Dataset items
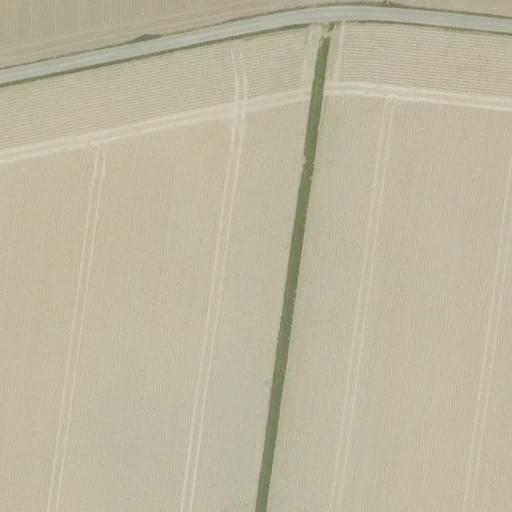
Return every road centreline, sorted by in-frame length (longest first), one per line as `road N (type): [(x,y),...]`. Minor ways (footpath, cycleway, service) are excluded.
road 1 (track): [(0,78),(327,10),(511,30)]
road 2 (track): [(327,10),(260,511)]
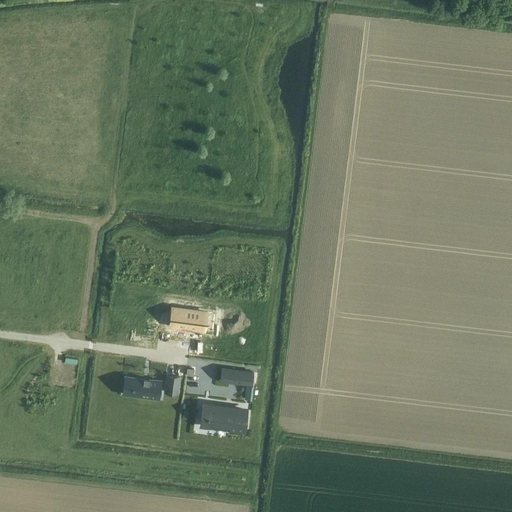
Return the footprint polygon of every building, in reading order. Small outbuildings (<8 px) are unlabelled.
[(171,308),(169,326),(212,331),(215,314),(171,308)] [(221,367),(219,381),(252,385),(254,371),(221,367)] [(120,368),(118,383),(155,388),(157,374),(120,368)] [(187,368),(186,375),(193,376),(194,368),(187,368)] [(165,382),(161,403),(175,405),(178,384),(165,382)] [(204,401),(200,426),(245,432),(248,407),(204,401)]
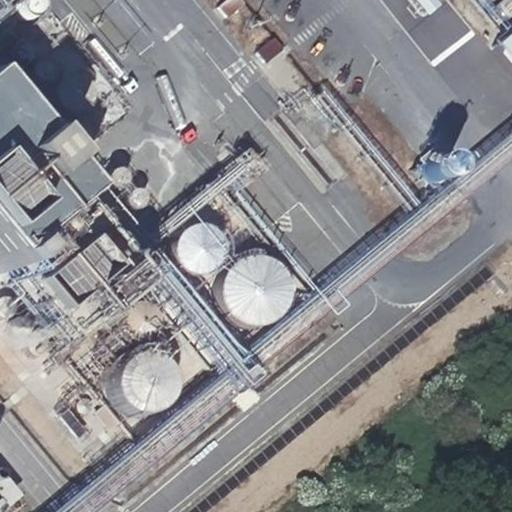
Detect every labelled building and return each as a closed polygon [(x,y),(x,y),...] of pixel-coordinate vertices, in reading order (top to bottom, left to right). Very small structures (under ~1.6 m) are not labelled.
[(511,22),(483,47),(511,82),(511,22)] [(0,235),(53,192),(0,127),(0,235)] [(169,227),(169,271),(203,271),(203,227),(169,227)] [(201,311),(261,331),(281,272),(221,252),(201,311)] [(160,360),(109,356),(104,407),(156,412),(160,360)]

What is expected:
Reproduce all of the material above line for line, omitting the pictures.

Exercise result:
Return every road centreline, sorted by in-frame length (longest first), one per line as `road N (type): [(x,y),...]`. Minor ways (footpath, cycleway, service) are excluded.
road 1 (track): [(0,78),(327,10),(511,30)]
road 2 (track): [(327,10),(260,511)]
Return the footprint polygon of every building, in reading order. Small outbuildings (<8 px) are unlabelled.
[(171,308),(169,326),(212,331),(215,314),(171,308)] [(221,367),(219,381),(252,385),(254,371),(221,367)] [(120,368),(118,383),(155,388),(157,374),(120,368)] [(187,368),(186,375),(193,376),(194,368),(187,368)] [(165,382),(161,403),(175,405),(178,384),(165,382)] [(204,401),(200,426),(245,432),(248,407),(204,401)]
Detect every labelled building and return each as a closed polygon [(x,y),(x,y),...] of pixel-coordinate vertices, in reading order (top to bottom, left to right). Very small structures (under ~1.6 m) are not labelled.
[(511,22),(483,47),(511,82),(511,22)] [(0,235),(53,192),(0,127),(0,235)] [(169,227),(169,271),(203,271),(203,227),(169,227)] [(201,311),(261,331),(281,272),(221,252),(201,311)] [(160,360),(109,356),(104,407),(156,412),(160,360)]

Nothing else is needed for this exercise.